[Set problem]:
Return every line of the data below that contains the string "acciaccatura".

[Entries taken from a collection]
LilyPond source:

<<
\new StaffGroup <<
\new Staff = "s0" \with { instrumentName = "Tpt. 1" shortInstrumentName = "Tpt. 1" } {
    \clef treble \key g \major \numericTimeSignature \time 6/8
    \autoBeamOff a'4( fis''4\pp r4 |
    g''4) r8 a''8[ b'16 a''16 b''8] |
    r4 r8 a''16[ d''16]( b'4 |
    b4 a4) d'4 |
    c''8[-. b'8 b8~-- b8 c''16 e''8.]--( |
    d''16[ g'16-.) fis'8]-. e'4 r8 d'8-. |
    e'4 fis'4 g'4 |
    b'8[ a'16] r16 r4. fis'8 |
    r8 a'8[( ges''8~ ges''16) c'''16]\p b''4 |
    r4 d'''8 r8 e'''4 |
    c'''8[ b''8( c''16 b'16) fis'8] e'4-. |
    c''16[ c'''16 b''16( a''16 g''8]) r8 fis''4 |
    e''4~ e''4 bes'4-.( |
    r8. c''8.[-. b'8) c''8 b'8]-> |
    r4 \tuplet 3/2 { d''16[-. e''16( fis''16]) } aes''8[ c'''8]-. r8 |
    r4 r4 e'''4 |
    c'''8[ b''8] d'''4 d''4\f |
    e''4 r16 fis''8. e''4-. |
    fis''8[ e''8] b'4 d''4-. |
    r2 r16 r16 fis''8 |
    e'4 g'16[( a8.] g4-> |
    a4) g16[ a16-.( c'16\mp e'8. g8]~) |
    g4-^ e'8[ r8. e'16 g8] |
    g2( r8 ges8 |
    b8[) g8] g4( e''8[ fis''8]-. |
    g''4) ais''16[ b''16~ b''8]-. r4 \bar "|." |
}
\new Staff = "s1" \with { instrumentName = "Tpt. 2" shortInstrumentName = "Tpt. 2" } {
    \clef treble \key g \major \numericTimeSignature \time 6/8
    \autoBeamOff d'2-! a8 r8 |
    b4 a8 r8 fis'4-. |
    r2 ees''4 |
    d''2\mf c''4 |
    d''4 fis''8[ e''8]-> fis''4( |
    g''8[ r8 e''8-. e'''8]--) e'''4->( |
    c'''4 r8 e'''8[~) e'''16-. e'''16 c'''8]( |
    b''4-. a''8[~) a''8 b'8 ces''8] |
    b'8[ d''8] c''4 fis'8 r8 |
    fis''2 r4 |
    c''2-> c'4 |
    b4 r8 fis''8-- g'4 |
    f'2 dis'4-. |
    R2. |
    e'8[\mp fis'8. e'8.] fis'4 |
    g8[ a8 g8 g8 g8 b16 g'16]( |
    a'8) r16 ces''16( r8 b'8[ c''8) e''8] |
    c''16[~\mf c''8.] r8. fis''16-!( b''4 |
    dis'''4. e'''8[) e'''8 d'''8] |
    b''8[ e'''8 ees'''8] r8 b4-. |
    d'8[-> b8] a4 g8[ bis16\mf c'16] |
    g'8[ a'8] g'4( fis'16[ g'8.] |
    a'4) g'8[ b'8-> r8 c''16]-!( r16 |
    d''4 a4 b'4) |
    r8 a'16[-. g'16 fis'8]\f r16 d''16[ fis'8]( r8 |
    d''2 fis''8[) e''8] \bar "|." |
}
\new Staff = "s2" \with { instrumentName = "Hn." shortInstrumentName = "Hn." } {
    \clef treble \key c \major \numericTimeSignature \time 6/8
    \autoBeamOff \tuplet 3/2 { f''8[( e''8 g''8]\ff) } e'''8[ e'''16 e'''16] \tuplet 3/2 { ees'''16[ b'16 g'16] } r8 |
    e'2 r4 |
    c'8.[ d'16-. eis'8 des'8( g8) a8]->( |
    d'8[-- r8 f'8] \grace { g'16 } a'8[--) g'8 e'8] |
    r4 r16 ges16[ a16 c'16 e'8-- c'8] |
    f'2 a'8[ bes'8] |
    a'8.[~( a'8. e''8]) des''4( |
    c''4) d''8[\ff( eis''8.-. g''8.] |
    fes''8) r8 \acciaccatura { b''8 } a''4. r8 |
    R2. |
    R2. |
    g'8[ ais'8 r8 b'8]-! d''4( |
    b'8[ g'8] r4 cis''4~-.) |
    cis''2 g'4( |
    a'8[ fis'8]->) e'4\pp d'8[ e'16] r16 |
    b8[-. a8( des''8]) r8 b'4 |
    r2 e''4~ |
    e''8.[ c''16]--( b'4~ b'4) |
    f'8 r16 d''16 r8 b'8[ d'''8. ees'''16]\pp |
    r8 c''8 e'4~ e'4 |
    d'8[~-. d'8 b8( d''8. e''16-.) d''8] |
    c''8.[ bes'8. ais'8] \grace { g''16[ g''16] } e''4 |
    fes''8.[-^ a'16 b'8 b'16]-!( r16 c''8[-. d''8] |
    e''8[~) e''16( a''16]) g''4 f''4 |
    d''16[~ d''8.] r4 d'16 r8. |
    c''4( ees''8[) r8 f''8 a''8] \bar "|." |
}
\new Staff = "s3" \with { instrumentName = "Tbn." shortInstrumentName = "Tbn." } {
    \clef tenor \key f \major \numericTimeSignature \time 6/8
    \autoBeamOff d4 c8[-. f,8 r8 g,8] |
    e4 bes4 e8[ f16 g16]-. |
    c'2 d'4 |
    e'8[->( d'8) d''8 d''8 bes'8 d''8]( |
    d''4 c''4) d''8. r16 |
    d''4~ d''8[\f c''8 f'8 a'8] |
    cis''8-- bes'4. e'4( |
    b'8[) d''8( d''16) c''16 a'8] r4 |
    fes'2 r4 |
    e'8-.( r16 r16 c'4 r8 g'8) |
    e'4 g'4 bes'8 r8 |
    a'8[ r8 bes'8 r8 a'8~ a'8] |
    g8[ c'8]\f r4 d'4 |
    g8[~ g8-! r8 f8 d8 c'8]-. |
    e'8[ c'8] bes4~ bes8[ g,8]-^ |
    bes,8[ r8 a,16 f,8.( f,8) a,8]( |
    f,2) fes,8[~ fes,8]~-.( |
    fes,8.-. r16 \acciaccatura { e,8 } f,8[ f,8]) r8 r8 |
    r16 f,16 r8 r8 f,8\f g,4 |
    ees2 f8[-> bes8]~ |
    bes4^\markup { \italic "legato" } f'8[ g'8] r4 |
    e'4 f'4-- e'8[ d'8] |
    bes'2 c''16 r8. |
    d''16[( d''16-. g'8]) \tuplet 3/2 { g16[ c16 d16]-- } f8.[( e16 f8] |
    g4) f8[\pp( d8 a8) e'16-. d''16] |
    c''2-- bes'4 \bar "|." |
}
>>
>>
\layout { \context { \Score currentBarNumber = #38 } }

[Reply]:
    fes''8) r8 \acciaccatura { b''8 } a''4. r8 |
    fes,8.-. r16 \acciaccatura { e,8 } f,8[ f,8]) r8 r8 |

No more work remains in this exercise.